• Task details: Every line with "AGND" in it must be copied from the data.

• Extracted material:
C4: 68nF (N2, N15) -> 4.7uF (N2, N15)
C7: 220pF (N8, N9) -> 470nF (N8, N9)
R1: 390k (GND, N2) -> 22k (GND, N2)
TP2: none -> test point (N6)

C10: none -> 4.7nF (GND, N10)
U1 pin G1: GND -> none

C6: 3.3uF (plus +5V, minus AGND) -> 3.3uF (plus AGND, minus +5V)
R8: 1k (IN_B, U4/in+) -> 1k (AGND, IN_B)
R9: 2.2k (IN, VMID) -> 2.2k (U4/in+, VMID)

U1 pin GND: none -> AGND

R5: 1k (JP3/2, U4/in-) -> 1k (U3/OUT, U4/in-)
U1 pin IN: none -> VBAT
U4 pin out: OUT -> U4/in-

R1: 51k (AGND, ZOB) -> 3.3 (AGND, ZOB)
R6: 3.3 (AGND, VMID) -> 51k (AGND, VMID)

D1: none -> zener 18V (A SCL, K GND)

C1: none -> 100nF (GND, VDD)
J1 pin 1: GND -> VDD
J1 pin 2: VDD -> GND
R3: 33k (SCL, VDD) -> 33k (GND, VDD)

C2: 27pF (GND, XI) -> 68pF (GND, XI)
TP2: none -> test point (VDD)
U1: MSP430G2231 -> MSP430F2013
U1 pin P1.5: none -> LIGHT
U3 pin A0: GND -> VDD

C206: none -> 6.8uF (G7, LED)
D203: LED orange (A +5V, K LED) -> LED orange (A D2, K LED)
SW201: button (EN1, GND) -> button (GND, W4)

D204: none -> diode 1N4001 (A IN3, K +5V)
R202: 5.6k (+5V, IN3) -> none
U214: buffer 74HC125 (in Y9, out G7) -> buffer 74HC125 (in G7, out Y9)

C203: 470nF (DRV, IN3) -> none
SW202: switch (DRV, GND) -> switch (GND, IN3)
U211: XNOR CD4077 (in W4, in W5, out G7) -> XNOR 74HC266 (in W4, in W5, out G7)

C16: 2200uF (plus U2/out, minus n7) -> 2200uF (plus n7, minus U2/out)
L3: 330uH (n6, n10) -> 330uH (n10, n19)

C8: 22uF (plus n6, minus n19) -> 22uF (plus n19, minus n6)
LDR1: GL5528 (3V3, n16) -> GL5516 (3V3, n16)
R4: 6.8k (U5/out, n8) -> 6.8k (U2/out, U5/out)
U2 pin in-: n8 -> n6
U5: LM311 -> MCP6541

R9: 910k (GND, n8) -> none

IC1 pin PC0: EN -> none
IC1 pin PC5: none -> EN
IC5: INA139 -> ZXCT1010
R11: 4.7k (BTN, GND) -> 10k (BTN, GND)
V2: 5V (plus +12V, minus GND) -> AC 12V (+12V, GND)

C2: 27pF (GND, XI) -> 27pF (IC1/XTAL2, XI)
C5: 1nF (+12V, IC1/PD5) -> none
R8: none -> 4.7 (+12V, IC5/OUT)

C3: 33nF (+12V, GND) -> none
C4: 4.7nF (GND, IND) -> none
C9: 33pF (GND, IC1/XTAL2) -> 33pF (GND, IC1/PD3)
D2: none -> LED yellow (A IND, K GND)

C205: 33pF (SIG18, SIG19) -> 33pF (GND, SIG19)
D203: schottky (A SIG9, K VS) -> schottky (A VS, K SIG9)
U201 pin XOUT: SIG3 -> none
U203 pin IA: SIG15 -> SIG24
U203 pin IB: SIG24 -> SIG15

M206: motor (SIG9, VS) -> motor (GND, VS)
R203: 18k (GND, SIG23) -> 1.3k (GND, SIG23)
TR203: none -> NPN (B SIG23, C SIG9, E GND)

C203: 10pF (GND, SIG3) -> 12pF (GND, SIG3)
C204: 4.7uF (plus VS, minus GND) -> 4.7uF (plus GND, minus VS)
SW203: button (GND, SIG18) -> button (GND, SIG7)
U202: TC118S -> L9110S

• Task output:
C6: 3.3uF (plus +5V, minus AGND) -> 3.3uF (plus AGND, minus +5V)
R8: 1k (IN_B, U4/in+) -> 1k (AGND, IN_B)
U1 pin GND: none -> AGND
R1: 51k (AGND, ZOB) -> 3.3 (AGND, ZOB)
R6: 3.3 (AGND, VMID) -> 51k (AGND, VMID)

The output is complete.